» What needs to be done: In the listing below, count the lines containing the string "turned" and state only the number.

» Data for this exercise:
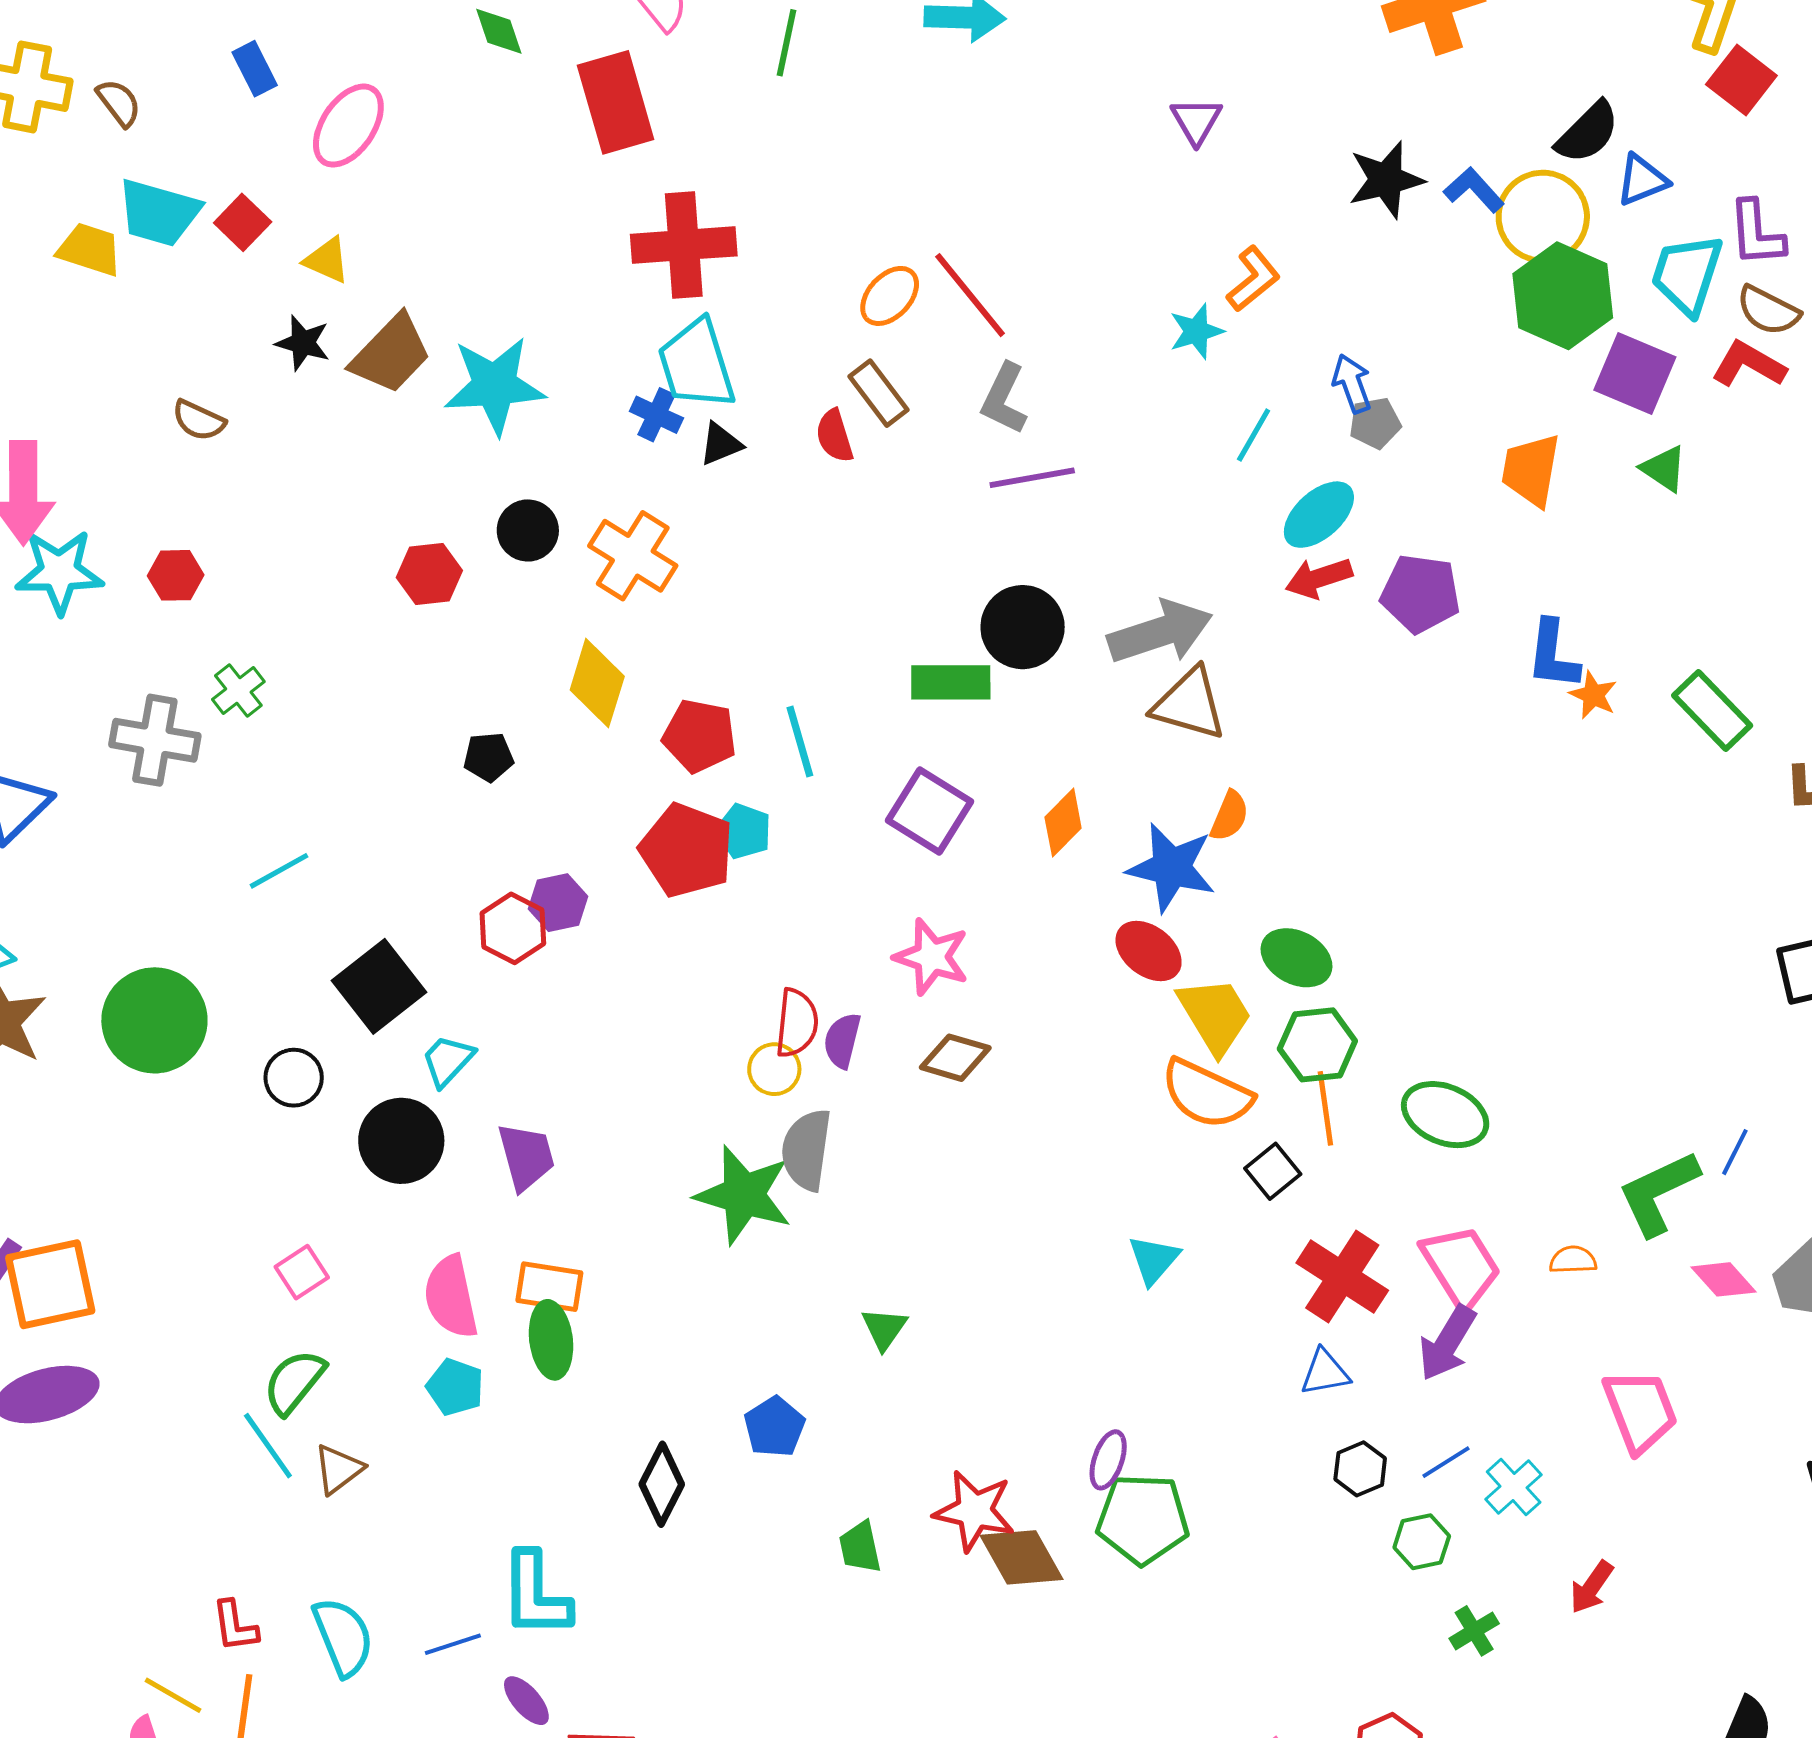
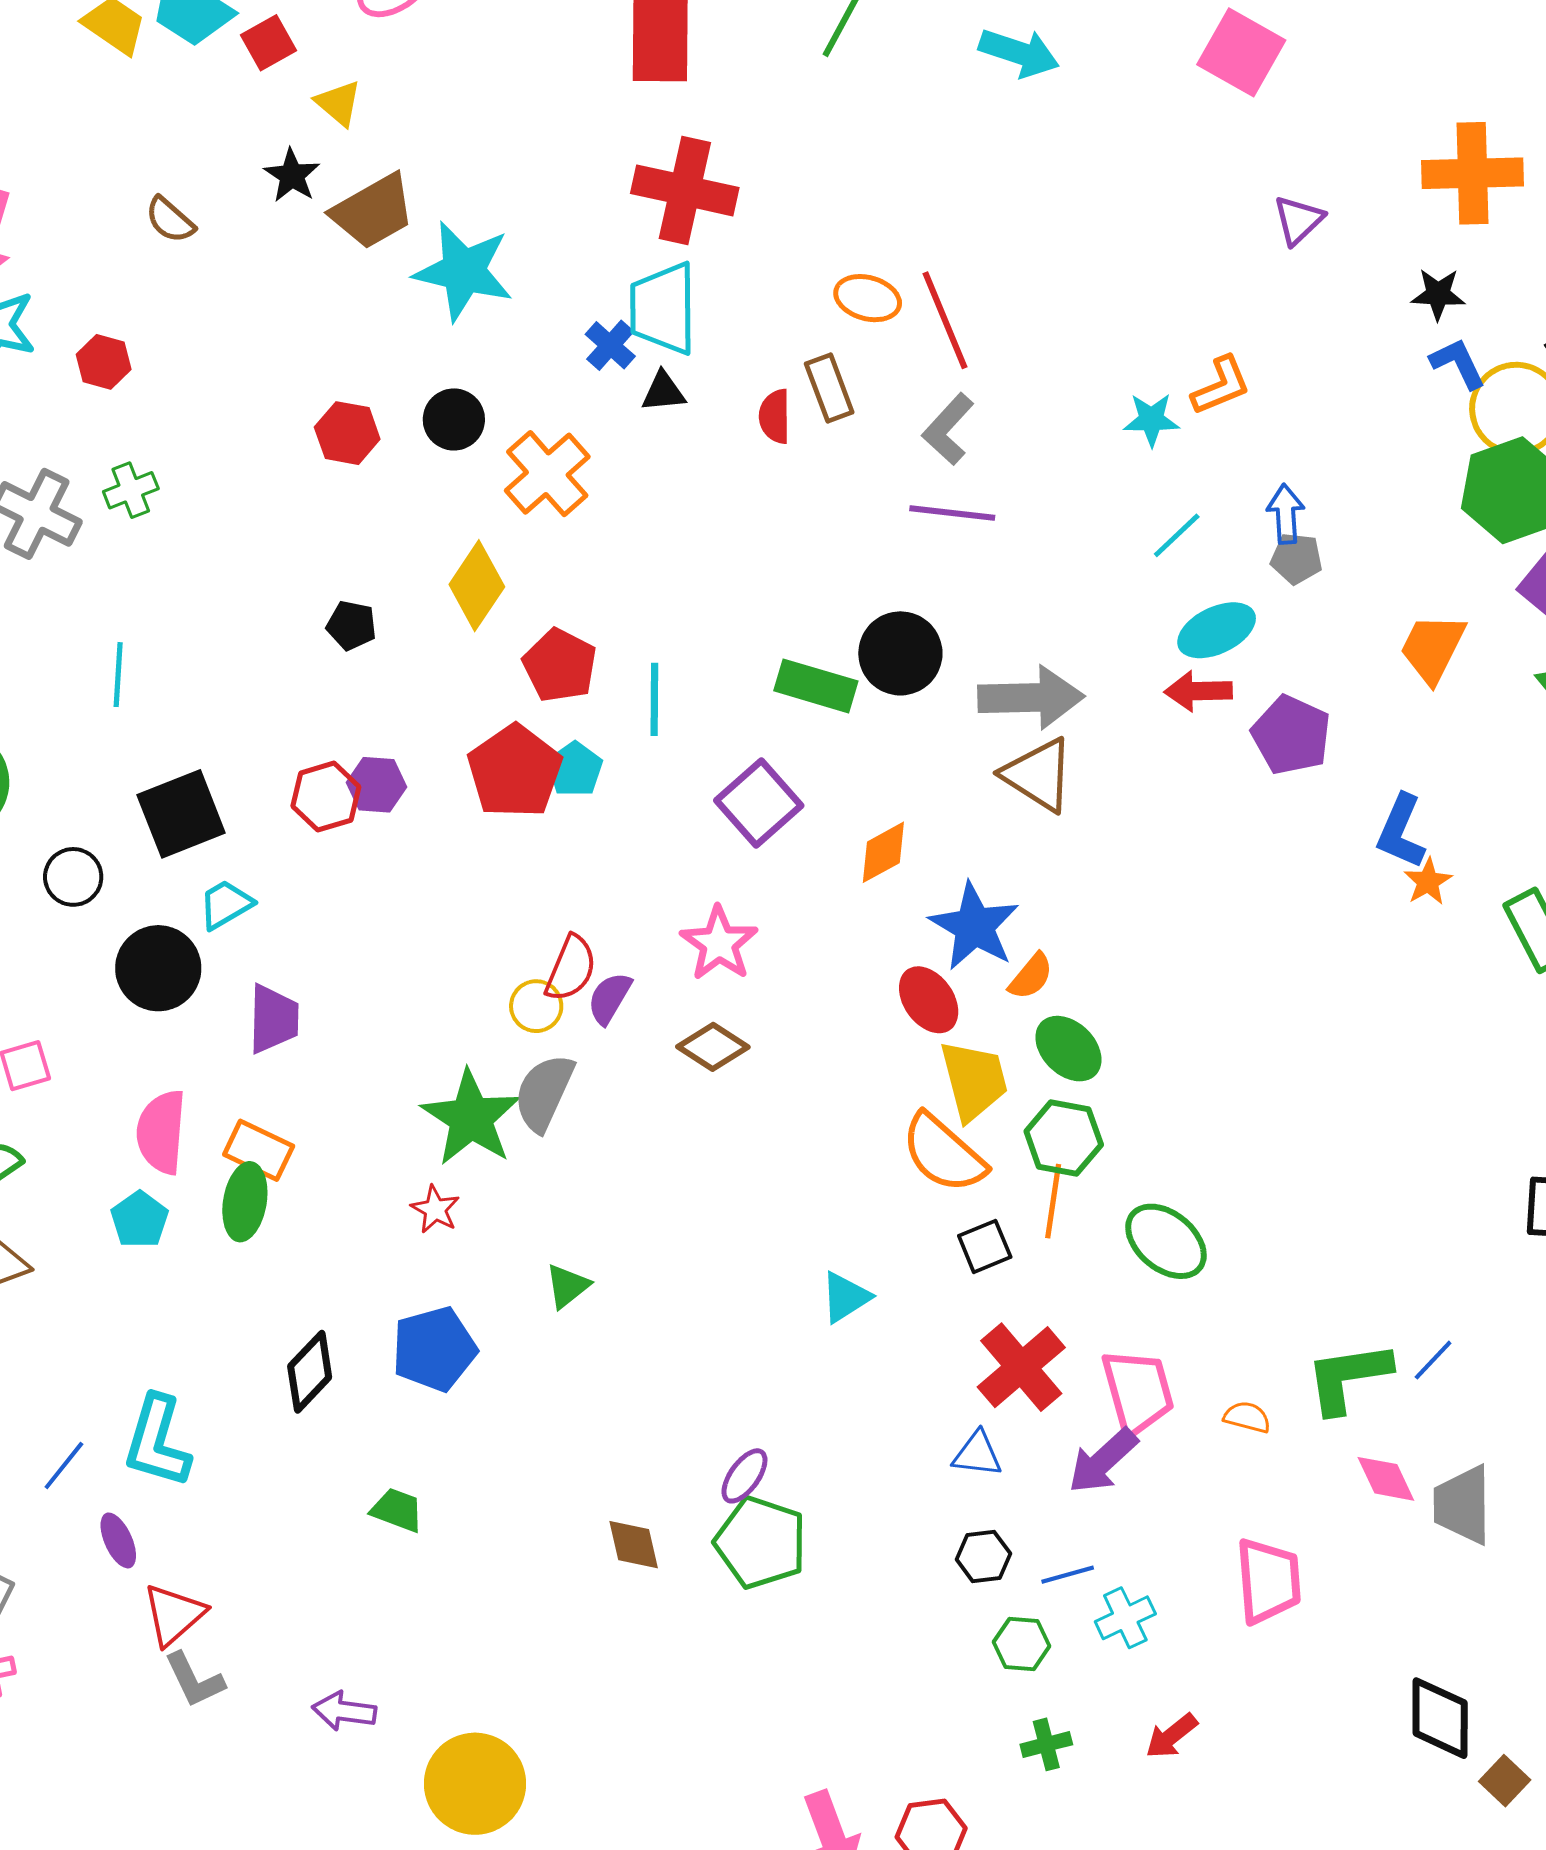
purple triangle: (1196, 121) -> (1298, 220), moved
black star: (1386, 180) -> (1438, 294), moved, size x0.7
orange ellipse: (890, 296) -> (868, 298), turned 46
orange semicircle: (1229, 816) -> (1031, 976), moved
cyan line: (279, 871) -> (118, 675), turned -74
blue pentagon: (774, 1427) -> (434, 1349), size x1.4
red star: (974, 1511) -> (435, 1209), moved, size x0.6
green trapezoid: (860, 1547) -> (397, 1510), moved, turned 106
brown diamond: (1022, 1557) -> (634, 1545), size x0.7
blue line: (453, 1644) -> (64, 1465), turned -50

» Result of the exercise: 4